#### INPUT DATA

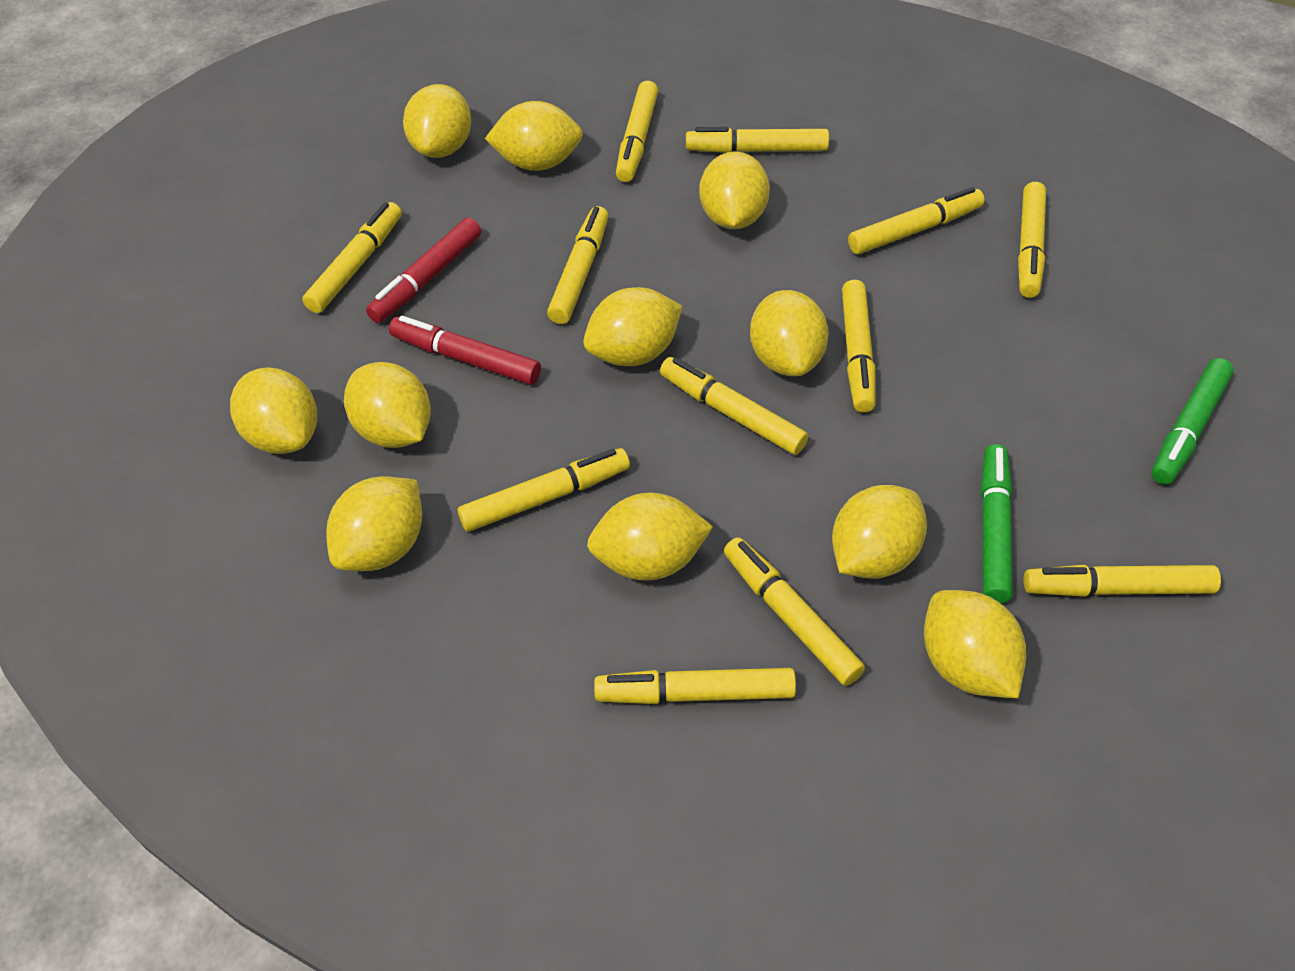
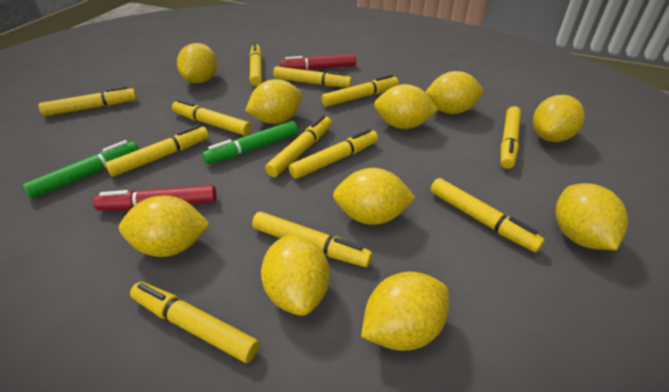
yellow lemon: 11 -> 10

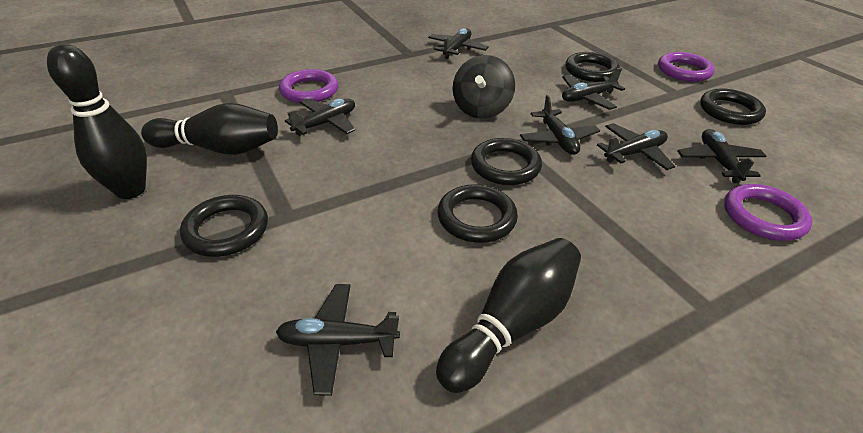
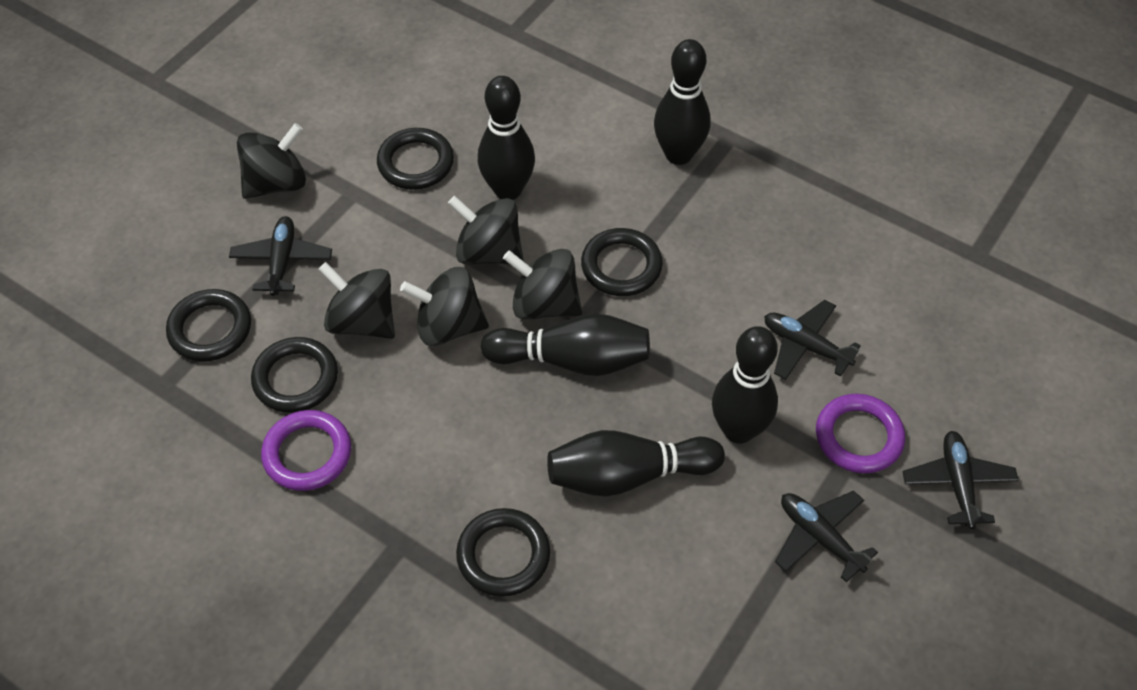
black bowling pin: 3 -> 5
black plane: 7 -> 4
black spinning top: 1 -> 5
purple ring: 3 -> 2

#### ASSIGNMENT
What must be returned is the line with "black bowling pin: 3 -> 5" plus every line after it to the end of the entries, exactly as they appear.

#### SOLUTION TO THIS PROBLEM
black bowling pin: 3 -> 5
black plane: 7 -> 4
black spinning top: 1 -> 5
purple ring: 3 -> 2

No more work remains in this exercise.